▶ WHAT THE TASK ASKS
Reproduce the data below in full and to the letter, images excepted.

==== PROVIDED DATA ====

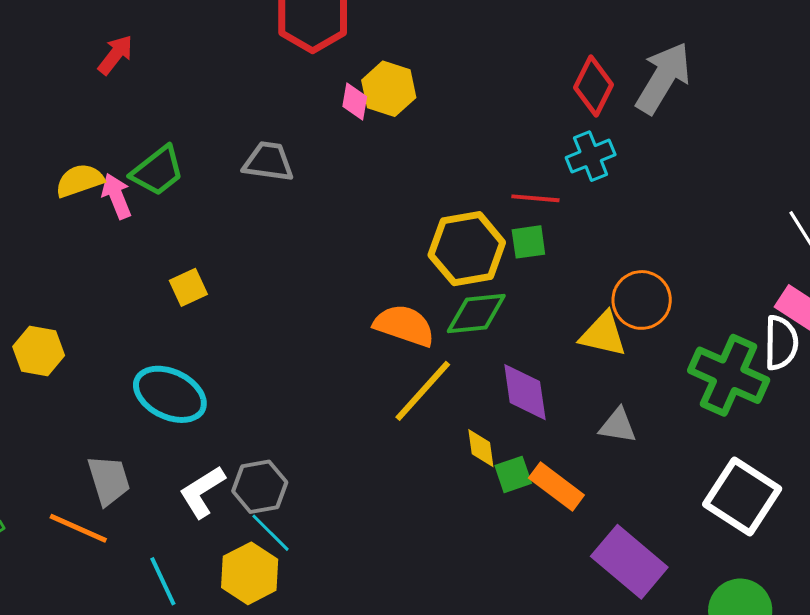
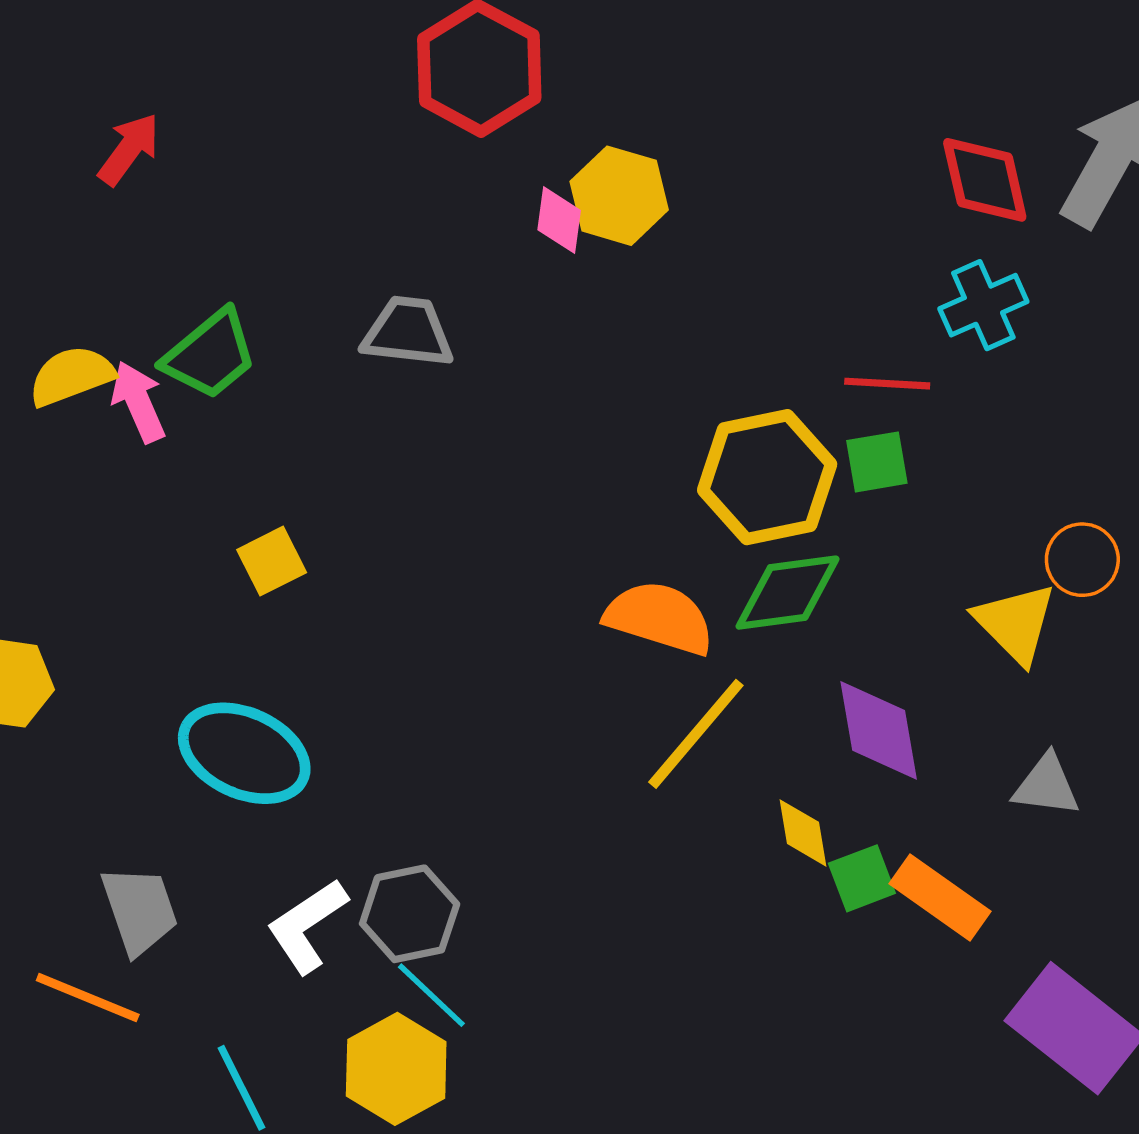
red diamond: (593, 86) -> (985, 180), turned -38
orange circle: (642, 300) -> (1082, 560), size x0.7
yellow triangle: (603, 334) -> (1015, 623), turned 34

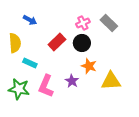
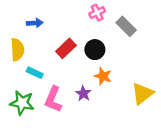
blue arrow: (30, 20) -> (35, 23), turned -32
pink cross: (83, 23) -> (97, 13), moved
yellow triangle: (111, 81) -> (142, 94), moved, turned -35

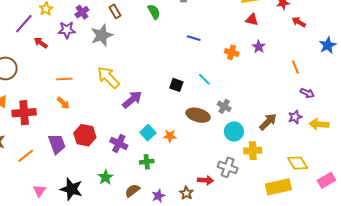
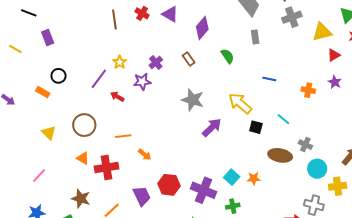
red triangle: (252, 20) -> (334, 55), moved, turned -40
gray star: (102, 35) -> (193, 100), moved, turned -30
yellow arrow: (108, 77) -> (240, 103), moved
orange line: (64, 79) -> (123, 136), moved
purple arrow: (132, 100) -> (212, 127), moved
purple cross: (119, 143) -> (203, 190), size x1.4

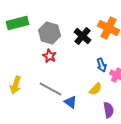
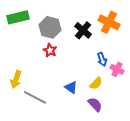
gray line: (51, 89) -> (35, 97), moved
blue triangle: (71, 102) -> (71, 87), moved
purple semicircle: (109, 110) -> (95, 104), moved, turned -35

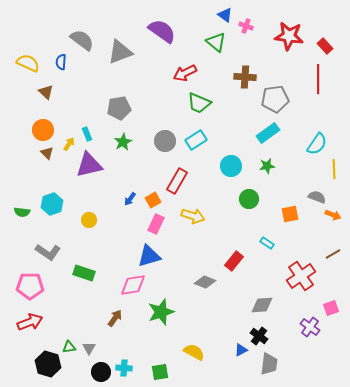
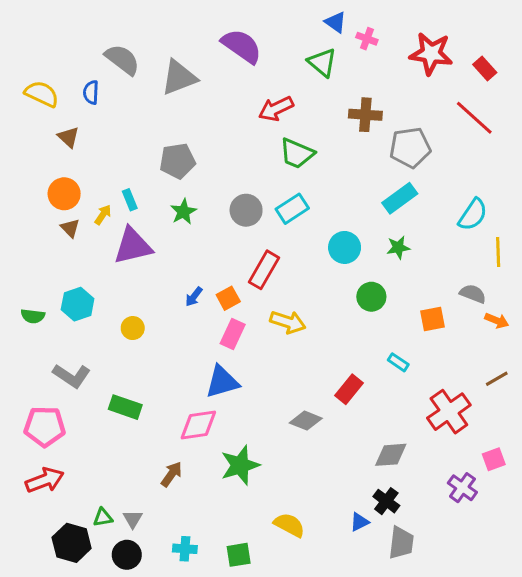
red line: (318, 79) -> (474, 118), turned -48
black circle: (101, 372) -> (127, 555), moved

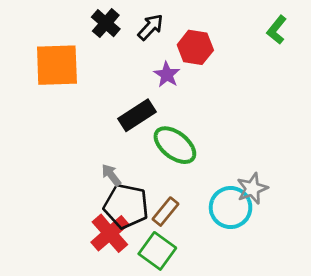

====

▶ REPLY TO THE EXERCISE
red diamond: (593, 86) -> (985, 180), turned -38
orange circle: (642, 300) -> (1082, 560), size x0.7
yellow triangle: (603, 334) -> (1015, 623), turned 34

blue arrow: (30, 20) -> (35, 23), turned -32
pink cross: (83, 23) -> (97, 13), moved
yellow triangle: (111, 81) -> (142, 94), moved, turned -35

red triangle: (252, 20) -> (334, 55), moved, turned -40
gray star: (102, 35) -> (193, 100), moved, turned -30
yellow arrow: (108, 77) -> (240, 103), moved
orange line: (64, 79) -> (123, 136), moved
purple arrow: (132, 100) -> (212, 127), moved
purple cross: (119, 143) -> (203, 190), size x1.4

gray line: (51, 89) -> (35, 97), moved
blue triangle: (71, 102) -> (71, 87), moved
purple semicircle: (109, 110) -> (95, 104), moved, turned -35

red line: (318, 79) -> (474, 118), turned -48
black circle: (101, 372) -> (127, 555), moved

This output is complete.